**Aim of the task:** Write out every line exactly, from the first line of the records below through the line that contains "C1: none -> 220nF (+9V, GND)".

**Material supplied:**
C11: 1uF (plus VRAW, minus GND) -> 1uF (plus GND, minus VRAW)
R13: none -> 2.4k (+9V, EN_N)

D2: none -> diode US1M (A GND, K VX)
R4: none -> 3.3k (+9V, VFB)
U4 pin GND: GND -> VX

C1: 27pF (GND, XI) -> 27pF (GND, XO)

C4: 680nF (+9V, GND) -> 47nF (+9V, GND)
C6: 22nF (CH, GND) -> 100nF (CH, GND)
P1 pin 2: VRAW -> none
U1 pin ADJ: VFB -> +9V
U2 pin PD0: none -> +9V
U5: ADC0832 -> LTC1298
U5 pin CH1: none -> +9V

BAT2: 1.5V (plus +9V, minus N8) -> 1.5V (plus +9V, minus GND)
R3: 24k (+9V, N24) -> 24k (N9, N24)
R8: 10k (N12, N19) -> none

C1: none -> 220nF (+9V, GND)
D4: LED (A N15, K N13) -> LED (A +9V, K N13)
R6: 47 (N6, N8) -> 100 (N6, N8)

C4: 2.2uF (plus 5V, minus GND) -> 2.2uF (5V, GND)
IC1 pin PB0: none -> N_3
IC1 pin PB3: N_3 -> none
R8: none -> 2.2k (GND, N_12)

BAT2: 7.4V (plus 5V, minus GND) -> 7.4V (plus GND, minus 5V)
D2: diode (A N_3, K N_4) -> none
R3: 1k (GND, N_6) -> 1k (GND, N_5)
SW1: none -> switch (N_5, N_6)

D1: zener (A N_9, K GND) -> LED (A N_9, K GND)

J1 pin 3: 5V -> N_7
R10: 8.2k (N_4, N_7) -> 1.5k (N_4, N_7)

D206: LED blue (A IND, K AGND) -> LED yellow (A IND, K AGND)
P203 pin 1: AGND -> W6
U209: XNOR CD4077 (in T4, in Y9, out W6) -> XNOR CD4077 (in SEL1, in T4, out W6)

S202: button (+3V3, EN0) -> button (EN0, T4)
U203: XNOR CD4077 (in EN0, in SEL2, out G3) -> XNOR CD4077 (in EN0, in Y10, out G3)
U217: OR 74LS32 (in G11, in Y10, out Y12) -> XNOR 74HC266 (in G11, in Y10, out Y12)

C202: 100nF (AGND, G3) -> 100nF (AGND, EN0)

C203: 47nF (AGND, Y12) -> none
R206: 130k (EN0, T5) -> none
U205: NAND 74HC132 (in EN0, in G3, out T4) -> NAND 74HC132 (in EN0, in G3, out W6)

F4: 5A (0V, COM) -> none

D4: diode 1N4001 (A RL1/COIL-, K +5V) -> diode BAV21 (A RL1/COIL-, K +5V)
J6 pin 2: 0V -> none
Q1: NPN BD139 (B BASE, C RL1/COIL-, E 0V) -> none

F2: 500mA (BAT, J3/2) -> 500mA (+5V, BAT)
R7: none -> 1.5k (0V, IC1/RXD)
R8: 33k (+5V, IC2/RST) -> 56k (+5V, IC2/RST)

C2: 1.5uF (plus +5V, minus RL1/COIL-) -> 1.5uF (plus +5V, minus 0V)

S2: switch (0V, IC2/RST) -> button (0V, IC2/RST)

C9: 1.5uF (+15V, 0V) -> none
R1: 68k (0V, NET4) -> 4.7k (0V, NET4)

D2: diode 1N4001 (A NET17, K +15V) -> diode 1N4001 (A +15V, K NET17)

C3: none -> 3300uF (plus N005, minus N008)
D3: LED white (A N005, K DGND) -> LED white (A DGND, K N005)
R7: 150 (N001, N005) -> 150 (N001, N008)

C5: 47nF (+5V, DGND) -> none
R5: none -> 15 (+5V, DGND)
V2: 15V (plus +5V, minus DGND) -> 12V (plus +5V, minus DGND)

**Response:**
C11: 1uF (plus VRAW, minus GND) -> 1uF (plus GND, minus VRAW)
R13: none -> 2.4k (+9V, EN_N)

D2: none -> diode US1M (A GND, K VX)
R4: none -> 3.3k (+9V, VFB)
U4 pin GND: GND -> VX

C1: 27pF (GND, XI) -> 27pF (GND, XO)

C4: 680nF (+9V, GND) -> 47nF (+9V, GND)
C6: 22nF (CH, GND) -> 100nF (CH, GND)
P1 pin 2: VRAW -> none
U1 pin ADJ: VFB -> +9V
U2 pin PD0: none -> +9V
U5: ADC0832 -> LTC1298
U5 pin CH1: none -> +9V

BAT2: 1.5V (plus +9V, minus N8) -> 1.5V (plus +9V, minus GND)
R3: 24k (+9V, N24) -> 24k (N9, N24)
R8: 10k (N12, N19) -> none

C1: none -> 220nF (+9V, GND)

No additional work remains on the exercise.